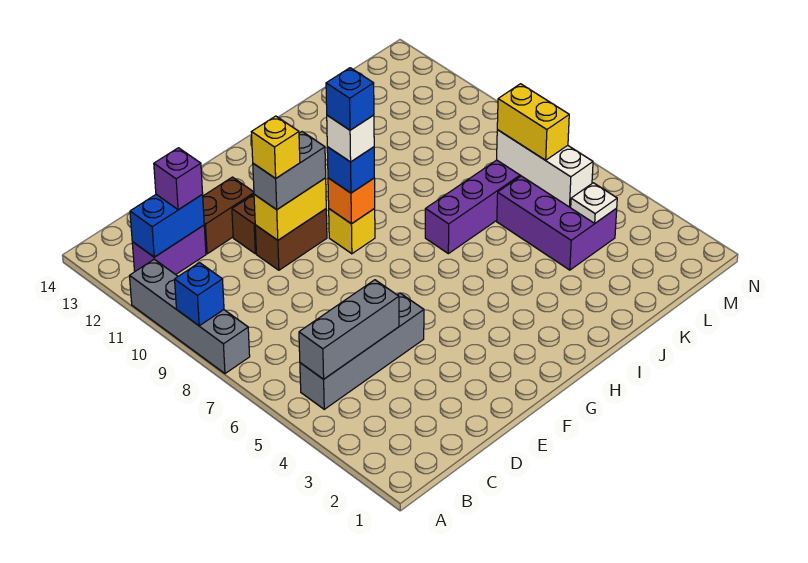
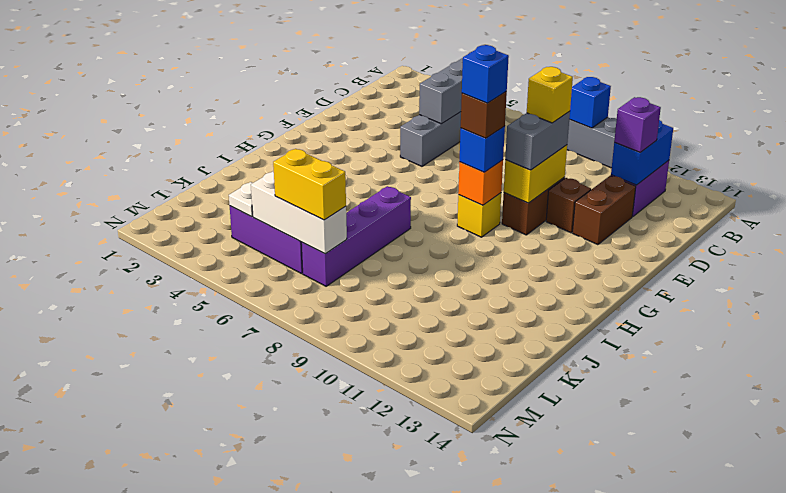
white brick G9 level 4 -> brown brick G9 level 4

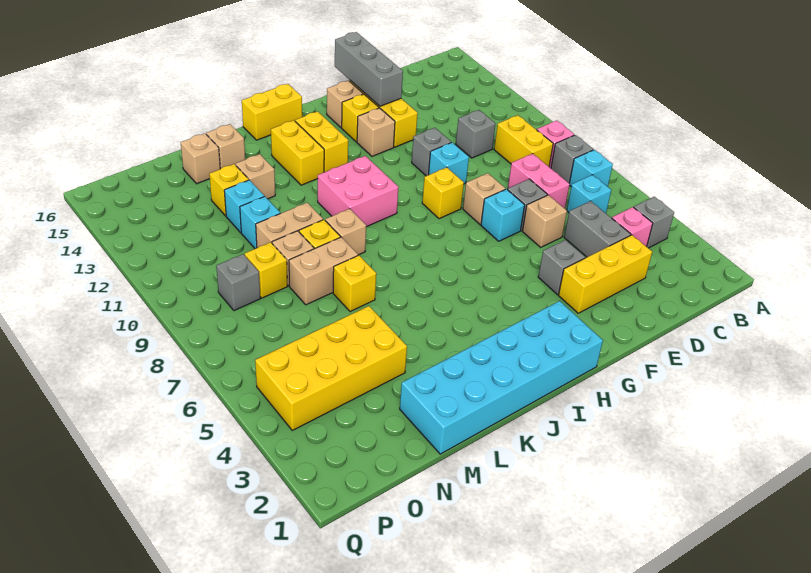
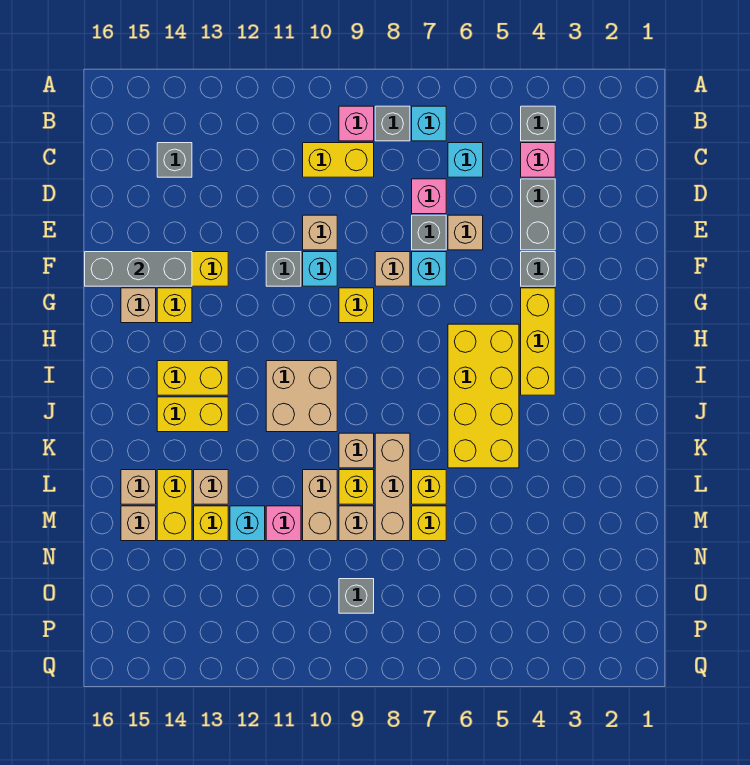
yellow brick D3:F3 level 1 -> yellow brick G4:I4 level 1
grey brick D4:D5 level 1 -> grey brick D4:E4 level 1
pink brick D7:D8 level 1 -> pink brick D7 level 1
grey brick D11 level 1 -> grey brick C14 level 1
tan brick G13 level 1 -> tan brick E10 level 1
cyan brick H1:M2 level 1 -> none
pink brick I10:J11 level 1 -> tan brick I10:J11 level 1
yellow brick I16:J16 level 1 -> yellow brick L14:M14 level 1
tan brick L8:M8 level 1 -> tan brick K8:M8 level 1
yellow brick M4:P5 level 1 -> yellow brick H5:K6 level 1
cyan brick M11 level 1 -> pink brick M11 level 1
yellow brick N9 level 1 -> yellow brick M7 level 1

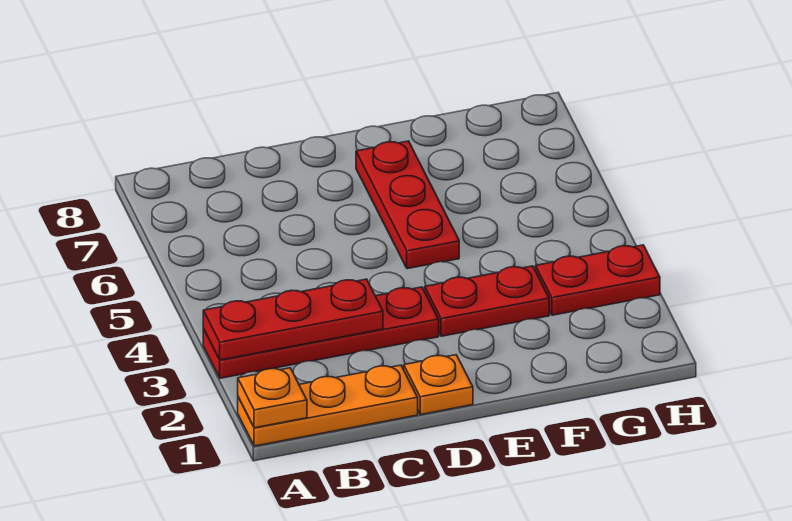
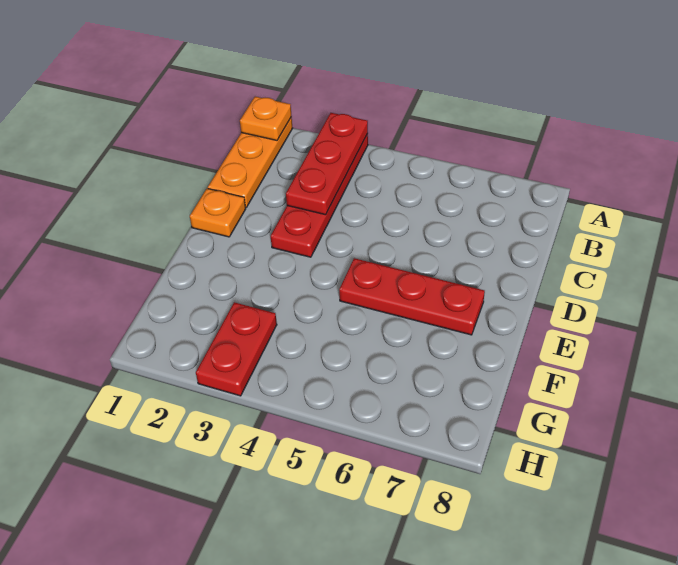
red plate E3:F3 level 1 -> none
# # # #
#### TASK GOAL:
Please retype the entries above word for word, but only from the line containing "yellow brick I16:J16" through the last line, and without the pictures.

#### TASK RESULT:
yellow brick I16:J16 level 1 -> yellow brick L14:M14 level 1
tan brick L8:M8 level 1 -> tan brick K8:M8 level 1
yellow brick M4:P5 level 1 -> yellow brick H5:K6 level 1
cyan brick M11 level 1 -> pink brick M11 level 1
yellow brick N9 level 1 -> yellow brick M7 level 1

red plate E3:F3 level 1 -> none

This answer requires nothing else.